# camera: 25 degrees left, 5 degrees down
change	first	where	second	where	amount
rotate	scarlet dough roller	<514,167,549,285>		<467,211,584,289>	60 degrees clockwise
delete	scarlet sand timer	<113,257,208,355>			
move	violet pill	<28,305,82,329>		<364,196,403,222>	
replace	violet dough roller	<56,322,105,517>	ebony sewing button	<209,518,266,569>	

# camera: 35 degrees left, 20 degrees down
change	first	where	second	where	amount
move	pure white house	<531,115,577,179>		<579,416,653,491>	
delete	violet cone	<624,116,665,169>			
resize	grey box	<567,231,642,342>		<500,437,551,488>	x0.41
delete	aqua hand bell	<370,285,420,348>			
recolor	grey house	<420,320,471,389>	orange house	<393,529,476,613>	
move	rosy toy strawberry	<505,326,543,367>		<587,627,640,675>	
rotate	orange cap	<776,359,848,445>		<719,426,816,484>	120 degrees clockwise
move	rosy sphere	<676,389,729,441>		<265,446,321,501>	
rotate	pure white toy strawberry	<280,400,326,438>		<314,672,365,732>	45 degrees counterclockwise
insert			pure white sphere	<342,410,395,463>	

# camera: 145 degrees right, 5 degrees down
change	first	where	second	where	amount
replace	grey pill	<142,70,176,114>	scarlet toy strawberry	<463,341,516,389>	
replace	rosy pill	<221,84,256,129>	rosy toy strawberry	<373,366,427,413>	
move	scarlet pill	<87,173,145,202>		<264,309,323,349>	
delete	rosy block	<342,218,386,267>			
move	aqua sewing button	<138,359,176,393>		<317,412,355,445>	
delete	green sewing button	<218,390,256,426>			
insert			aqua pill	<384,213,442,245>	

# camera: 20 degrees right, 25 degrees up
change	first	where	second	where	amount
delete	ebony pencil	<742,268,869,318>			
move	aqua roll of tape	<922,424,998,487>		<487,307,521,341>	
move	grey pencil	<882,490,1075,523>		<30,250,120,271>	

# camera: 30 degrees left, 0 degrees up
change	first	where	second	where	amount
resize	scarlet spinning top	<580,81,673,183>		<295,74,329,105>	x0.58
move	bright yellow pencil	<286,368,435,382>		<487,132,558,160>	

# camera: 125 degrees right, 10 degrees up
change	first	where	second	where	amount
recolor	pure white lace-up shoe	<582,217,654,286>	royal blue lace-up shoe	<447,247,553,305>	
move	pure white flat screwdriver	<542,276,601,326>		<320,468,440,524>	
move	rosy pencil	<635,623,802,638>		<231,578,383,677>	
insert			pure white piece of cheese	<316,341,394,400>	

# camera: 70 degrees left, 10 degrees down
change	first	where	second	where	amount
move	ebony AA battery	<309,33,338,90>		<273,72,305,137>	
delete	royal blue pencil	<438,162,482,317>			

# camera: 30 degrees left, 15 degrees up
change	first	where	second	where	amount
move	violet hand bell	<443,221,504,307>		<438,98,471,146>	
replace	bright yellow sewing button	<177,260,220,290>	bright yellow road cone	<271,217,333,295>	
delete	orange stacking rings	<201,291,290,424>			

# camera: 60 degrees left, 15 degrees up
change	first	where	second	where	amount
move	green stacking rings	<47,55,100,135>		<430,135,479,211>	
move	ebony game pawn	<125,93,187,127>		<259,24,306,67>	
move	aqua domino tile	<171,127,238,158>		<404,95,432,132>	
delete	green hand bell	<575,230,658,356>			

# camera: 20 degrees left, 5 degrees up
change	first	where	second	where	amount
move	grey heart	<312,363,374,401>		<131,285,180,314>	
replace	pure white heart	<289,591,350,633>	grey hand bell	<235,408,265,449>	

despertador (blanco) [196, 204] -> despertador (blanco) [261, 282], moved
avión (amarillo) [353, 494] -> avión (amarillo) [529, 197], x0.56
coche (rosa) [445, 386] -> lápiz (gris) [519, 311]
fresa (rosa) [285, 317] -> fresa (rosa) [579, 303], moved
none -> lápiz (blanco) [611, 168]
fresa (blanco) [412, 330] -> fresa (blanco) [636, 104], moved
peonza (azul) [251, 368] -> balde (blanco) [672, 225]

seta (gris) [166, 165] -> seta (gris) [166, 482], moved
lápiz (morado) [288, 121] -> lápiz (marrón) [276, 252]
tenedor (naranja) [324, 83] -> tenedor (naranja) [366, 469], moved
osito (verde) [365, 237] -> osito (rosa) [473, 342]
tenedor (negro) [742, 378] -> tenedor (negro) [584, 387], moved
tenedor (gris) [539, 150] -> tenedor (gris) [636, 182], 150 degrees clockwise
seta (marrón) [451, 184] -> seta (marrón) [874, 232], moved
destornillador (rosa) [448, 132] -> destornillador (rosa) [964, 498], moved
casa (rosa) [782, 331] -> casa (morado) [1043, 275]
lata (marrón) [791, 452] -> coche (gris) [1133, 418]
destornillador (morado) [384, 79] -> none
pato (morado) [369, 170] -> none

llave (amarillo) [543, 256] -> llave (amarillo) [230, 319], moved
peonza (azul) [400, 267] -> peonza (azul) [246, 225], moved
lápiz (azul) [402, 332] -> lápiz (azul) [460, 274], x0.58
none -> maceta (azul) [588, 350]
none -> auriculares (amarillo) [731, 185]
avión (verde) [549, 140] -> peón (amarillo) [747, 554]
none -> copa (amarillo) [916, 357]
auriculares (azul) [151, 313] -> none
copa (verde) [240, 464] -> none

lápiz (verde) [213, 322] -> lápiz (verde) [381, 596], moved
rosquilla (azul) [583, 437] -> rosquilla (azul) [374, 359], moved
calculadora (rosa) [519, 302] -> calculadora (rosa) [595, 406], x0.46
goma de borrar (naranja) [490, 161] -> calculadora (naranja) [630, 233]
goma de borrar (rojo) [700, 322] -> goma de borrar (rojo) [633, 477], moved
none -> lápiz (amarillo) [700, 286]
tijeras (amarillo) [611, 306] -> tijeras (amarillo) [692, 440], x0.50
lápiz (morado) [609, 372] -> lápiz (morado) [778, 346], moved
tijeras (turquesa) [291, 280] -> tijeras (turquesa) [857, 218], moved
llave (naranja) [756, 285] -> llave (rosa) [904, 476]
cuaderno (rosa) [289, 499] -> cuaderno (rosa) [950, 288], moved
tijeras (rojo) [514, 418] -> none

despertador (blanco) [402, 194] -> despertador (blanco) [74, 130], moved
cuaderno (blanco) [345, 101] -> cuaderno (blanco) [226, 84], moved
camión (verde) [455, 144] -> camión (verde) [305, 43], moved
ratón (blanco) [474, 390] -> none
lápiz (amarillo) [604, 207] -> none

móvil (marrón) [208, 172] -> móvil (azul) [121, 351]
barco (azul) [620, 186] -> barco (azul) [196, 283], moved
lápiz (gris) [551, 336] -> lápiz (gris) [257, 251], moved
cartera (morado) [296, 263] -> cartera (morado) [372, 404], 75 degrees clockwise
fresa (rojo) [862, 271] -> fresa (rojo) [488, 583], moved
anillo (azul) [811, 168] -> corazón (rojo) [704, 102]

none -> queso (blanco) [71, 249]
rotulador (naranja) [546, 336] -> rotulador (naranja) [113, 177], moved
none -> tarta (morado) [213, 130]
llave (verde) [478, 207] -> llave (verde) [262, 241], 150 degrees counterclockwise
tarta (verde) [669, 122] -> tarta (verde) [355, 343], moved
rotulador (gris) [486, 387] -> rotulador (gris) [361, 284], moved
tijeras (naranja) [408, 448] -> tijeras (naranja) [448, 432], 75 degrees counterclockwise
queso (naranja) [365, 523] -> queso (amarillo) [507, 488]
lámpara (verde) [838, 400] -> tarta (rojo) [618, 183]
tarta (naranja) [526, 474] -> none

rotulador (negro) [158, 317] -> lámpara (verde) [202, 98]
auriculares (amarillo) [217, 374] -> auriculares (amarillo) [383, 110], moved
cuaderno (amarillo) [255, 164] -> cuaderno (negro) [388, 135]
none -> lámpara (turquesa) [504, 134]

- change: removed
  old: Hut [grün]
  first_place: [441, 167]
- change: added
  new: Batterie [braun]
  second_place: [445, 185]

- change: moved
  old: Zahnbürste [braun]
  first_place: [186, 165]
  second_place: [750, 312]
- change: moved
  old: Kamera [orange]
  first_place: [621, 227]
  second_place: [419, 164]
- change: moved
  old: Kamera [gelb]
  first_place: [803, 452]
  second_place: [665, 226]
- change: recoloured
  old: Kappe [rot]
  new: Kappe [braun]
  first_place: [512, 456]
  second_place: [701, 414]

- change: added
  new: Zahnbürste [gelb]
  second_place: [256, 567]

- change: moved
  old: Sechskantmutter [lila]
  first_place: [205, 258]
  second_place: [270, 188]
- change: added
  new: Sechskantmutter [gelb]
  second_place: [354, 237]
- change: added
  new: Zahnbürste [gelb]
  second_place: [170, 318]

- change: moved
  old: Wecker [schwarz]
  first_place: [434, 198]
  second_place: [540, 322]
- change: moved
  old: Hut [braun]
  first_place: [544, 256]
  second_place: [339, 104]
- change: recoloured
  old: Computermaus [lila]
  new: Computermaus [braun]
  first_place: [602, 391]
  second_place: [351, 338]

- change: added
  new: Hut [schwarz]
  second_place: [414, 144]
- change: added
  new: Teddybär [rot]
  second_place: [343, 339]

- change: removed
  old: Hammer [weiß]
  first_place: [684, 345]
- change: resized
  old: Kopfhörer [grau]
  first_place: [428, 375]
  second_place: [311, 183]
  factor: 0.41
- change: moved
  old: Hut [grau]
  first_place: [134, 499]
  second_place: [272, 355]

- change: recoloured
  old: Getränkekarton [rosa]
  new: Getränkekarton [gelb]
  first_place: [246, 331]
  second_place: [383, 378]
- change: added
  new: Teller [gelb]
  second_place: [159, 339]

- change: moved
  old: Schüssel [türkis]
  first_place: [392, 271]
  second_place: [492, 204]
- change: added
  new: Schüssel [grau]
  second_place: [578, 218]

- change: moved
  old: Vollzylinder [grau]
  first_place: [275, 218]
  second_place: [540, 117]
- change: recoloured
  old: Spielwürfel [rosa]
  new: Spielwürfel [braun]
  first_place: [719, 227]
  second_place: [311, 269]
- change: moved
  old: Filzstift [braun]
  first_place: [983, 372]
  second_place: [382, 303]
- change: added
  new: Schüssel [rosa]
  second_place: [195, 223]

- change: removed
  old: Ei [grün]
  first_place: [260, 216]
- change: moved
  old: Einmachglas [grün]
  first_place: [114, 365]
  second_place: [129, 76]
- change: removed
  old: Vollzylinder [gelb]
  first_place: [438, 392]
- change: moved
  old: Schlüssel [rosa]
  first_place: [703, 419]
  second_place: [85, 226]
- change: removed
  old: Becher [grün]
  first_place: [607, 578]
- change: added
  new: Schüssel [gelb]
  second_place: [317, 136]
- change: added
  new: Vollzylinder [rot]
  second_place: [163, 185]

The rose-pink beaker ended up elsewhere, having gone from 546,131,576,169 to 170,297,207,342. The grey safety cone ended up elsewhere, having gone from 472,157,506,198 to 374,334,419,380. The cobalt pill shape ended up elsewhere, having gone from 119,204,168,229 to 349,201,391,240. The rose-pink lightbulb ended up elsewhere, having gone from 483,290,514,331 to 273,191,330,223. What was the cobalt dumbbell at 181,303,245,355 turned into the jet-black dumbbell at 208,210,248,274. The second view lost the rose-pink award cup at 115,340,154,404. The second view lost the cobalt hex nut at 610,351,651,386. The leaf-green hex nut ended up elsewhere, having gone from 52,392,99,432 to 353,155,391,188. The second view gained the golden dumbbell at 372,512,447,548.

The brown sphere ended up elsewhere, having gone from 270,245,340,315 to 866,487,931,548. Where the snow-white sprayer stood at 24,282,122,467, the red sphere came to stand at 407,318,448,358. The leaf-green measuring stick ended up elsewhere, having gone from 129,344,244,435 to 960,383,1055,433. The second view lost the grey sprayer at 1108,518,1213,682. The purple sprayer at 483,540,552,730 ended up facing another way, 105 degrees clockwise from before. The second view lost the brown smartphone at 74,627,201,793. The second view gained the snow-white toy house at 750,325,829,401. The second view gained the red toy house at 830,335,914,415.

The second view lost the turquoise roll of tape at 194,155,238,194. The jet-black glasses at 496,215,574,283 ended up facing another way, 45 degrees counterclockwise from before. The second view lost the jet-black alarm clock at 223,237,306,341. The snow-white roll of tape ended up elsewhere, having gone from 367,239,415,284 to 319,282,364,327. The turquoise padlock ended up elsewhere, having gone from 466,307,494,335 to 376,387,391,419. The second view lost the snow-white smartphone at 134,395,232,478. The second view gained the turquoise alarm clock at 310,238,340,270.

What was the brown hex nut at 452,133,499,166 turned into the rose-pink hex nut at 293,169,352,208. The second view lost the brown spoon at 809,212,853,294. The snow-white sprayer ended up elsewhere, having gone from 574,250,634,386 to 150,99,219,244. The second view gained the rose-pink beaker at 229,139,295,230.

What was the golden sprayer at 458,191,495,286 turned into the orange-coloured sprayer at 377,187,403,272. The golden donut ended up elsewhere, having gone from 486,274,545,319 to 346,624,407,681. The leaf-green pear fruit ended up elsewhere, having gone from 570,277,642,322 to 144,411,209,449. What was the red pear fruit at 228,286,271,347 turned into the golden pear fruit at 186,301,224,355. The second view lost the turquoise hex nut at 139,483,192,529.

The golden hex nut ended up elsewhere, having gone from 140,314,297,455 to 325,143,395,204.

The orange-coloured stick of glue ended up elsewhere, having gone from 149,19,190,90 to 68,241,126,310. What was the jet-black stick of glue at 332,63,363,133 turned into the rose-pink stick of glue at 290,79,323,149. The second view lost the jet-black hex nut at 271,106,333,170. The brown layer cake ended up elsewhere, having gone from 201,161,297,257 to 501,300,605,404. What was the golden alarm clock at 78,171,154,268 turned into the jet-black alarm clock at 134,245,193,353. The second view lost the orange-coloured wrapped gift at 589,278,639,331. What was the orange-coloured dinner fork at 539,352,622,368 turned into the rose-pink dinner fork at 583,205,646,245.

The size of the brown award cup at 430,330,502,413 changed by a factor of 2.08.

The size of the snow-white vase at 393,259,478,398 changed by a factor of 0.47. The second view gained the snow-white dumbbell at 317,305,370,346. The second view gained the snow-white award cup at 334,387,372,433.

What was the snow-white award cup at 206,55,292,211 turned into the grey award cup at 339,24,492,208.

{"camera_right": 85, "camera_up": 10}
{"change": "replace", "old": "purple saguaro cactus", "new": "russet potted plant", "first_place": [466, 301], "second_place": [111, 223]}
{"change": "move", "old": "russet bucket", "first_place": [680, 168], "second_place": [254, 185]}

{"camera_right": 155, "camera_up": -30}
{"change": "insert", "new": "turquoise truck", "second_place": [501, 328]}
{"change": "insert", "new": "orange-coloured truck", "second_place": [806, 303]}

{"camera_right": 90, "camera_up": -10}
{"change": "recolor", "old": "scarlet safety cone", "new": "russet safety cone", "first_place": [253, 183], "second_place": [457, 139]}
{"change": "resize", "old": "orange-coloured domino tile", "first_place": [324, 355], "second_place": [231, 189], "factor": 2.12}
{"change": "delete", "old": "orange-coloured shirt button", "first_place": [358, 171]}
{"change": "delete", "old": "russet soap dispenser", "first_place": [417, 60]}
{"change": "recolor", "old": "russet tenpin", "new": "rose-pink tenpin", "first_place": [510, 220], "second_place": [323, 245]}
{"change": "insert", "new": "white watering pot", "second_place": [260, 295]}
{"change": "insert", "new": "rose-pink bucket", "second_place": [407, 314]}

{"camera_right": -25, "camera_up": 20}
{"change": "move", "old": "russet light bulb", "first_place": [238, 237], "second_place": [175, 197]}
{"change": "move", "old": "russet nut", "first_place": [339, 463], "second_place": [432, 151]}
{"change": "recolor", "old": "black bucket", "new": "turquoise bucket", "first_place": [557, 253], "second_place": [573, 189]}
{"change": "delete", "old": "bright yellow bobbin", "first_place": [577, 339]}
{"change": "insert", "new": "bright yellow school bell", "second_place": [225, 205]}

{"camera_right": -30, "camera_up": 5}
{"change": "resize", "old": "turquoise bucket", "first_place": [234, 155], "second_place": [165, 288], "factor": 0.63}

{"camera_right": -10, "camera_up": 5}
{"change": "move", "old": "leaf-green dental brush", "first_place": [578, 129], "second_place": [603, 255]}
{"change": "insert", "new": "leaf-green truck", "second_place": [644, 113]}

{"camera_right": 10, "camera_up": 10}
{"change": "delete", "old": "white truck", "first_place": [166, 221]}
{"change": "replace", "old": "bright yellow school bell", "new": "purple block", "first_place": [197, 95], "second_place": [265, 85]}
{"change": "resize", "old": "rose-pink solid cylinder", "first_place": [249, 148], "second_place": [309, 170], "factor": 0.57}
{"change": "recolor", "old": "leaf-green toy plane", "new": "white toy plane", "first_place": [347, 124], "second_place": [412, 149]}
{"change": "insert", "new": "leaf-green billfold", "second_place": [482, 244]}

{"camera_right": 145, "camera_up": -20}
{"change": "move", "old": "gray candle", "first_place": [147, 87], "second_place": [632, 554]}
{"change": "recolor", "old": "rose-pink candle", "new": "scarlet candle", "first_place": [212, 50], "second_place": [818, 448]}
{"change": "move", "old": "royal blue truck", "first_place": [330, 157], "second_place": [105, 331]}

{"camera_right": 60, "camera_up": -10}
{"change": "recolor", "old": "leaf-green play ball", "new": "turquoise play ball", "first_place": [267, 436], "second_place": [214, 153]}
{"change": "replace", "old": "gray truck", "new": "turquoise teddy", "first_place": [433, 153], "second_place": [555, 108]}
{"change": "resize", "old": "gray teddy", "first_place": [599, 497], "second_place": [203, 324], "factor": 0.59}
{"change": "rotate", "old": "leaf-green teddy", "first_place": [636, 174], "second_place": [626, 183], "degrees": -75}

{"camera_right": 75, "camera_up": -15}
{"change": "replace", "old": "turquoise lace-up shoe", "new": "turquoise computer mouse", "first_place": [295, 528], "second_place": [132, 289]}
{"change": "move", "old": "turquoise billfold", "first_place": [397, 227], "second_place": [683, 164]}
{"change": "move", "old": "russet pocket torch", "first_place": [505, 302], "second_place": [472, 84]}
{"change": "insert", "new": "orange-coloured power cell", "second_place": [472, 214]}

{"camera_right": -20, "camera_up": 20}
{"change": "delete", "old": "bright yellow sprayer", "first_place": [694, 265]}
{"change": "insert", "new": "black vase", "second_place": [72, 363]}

**What the task asks**
What is asked for is an exact copy of the lines above from the one containing "fresa (rosa) [285, 317]" through the one containing "fresa (blanco) [412, 330]", and only those.

**Solution to the problem**
fresa (rosa) [285, 317] -> fresa (rosa) [579, 303], moved
none -> lápiz (blanco) [611, 168]
fresa (blanco) [412, 330] -> fresa (blanco) [636, 104], moved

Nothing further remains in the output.